Exercise material START
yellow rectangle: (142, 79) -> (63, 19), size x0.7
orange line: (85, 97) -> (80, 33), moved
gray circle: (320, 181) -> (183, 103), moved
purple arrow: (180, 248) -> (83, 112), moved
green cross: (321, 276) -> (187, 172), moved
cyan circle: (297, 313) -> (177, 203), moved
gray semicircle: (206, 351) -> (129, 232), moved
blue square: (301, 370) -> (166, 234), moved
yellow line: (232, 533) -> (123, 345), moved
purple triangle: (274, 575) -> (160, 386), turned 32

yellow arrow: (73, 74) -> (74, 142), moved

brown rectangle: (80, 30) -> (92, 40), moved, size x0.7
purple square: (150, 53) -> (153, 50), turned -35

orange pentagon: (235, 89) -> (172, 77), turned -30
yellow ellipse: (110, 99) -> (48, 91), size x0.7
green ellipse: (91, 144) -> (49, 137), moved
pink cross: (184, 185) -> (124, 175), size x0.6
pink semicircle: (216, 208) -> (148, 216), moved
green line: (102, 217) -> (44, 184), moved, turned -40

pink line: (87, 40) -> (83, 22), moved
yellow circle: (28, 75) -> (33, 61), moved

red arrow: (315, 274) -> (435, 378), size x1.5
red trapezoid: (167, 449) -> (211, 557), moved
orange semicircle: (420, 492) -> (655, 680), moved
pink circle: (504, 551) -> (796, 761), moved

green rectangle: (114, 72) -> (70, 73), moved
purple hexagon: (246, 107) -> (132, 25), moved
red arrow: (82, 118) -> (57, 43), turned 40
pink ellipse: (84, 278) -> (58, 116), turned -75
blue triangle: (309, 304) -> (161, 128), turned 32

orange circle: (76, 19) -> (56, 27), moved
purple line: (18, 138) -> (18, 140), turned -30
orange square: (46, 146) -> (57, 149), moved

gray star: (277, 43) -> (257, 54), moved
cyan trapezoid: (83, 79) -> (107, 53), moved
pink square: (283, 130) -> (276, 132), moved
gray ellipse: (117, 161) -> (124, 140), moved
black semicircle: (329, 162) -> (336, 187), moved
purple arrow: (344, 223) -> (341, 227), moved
Exercise material END
Exercise material START
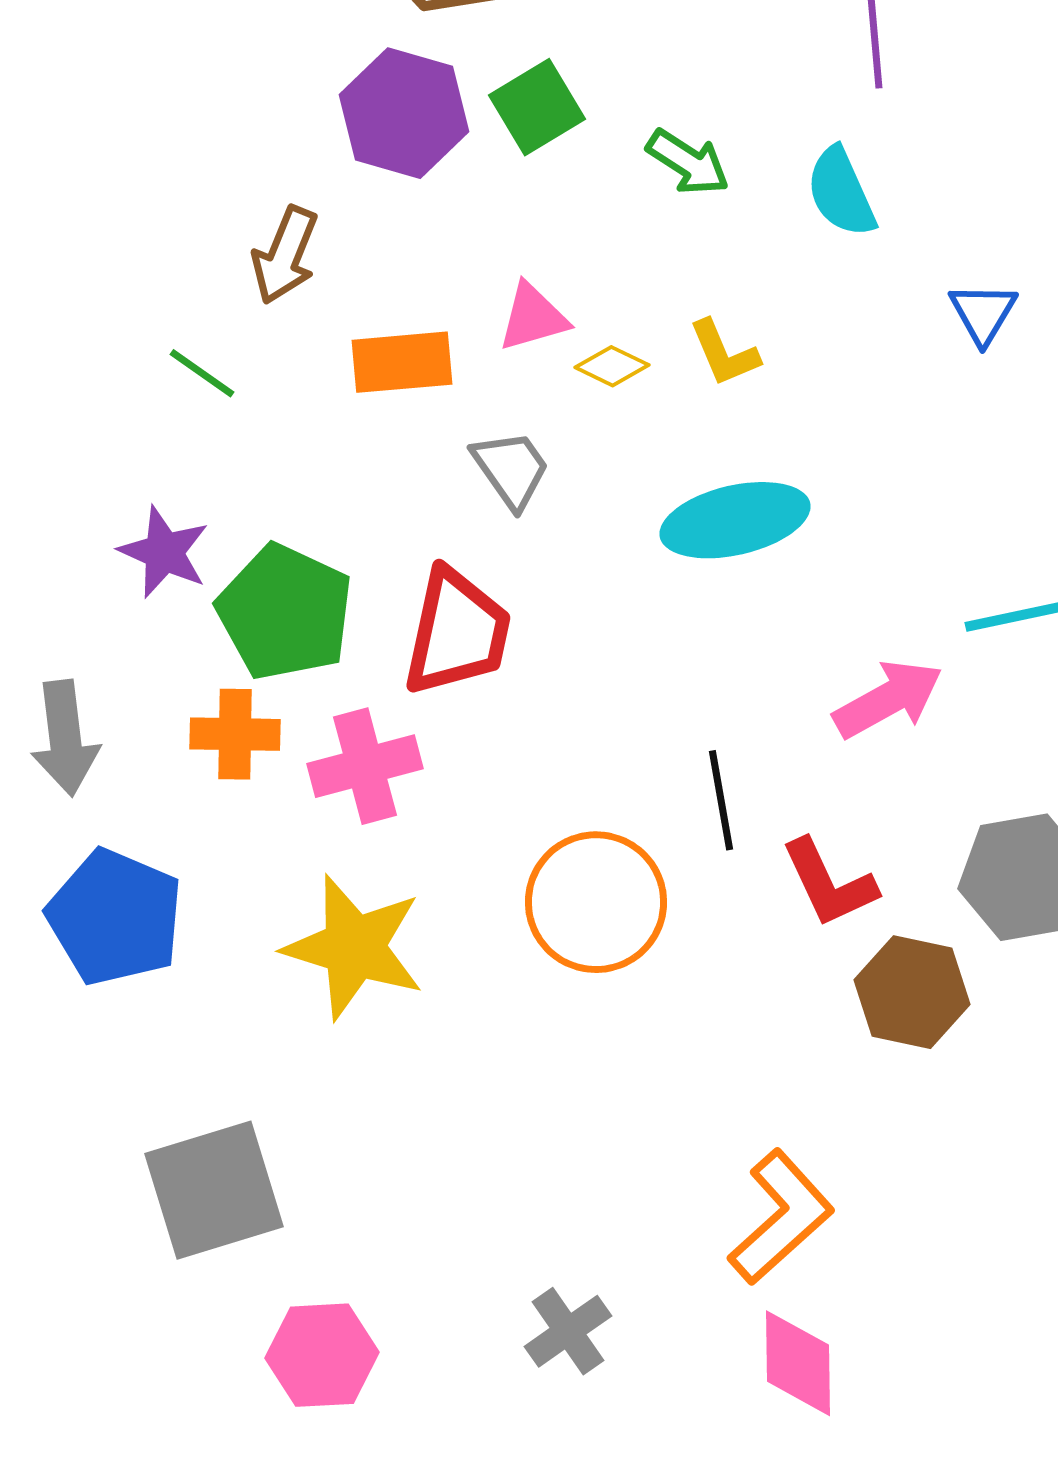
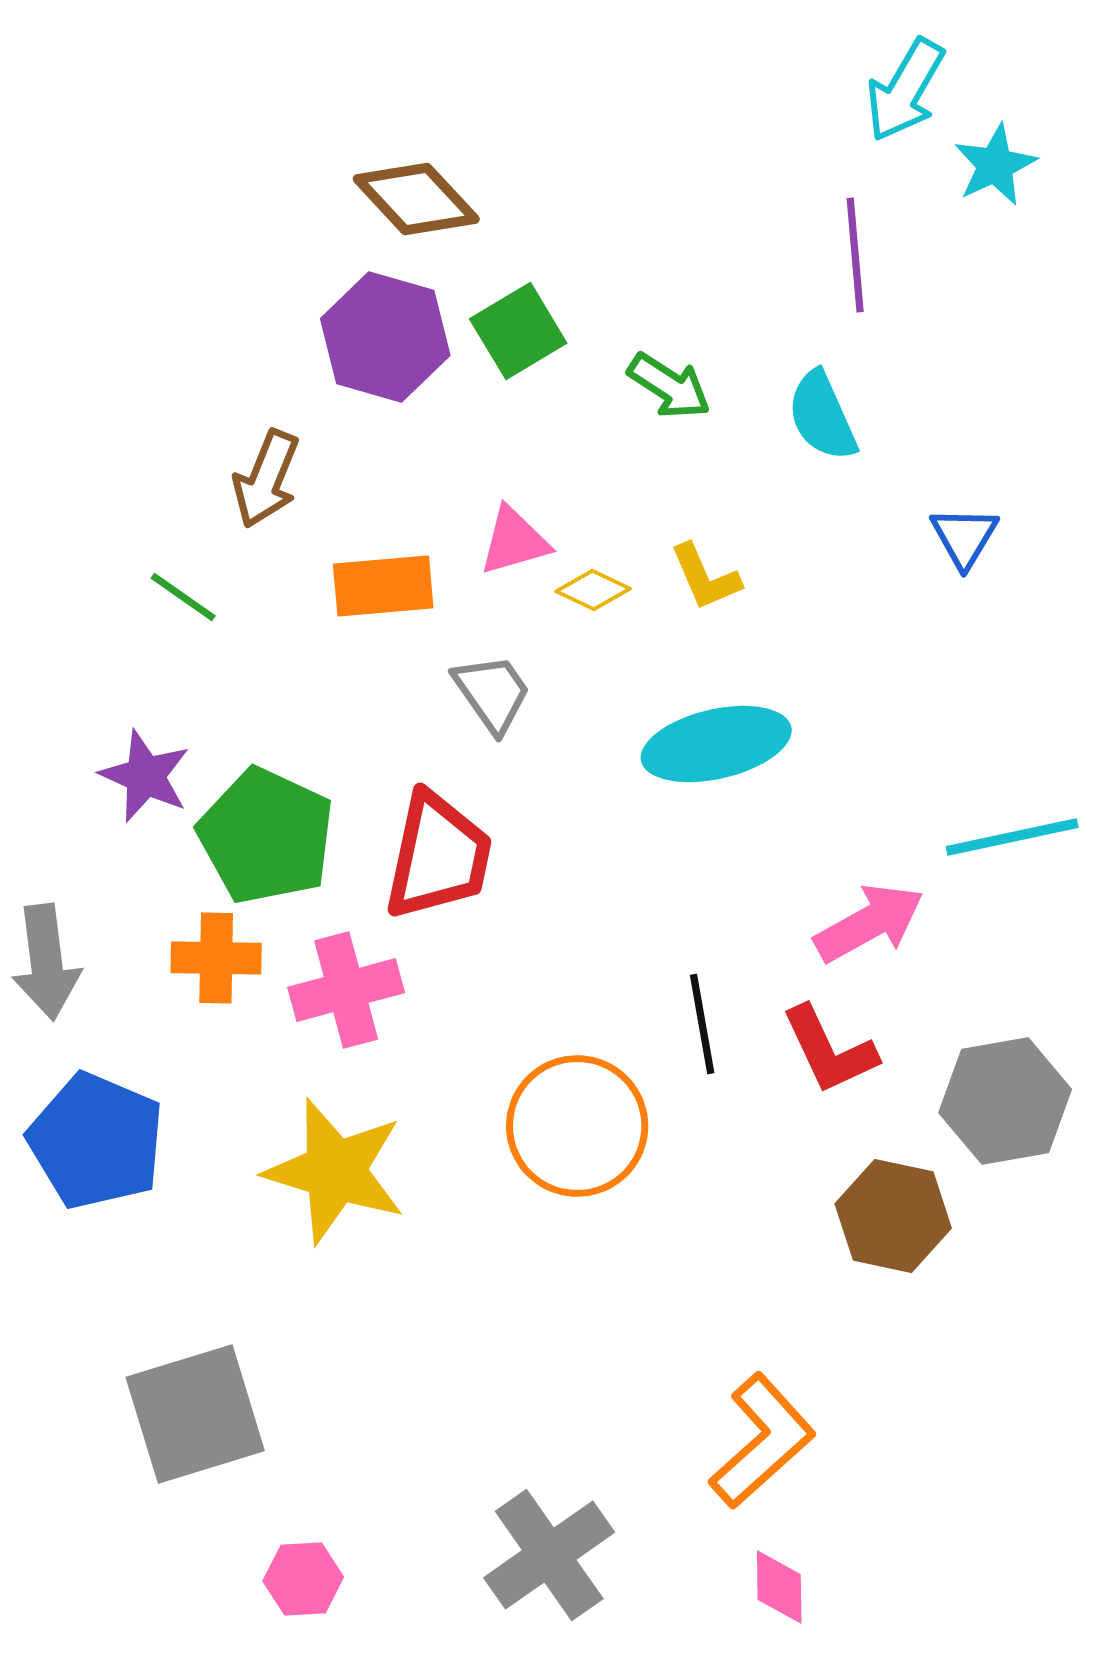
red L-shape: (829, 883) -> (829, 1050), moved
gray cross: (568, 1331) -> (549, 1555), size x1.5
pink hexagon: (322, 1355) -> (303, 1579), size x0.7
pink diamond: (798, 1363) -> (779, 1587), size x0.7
Exercise material END
Assigned task:
Copy out each line of the data containing the string "rectangle".

Answer box:
yellow rectangle: (142, 79) -> (63, 19), size x0.7
brown rectangle: (80, 30) -> (92, 40), moved, size x0.7
green rectangle: (114, 72) -> (70, 73), moved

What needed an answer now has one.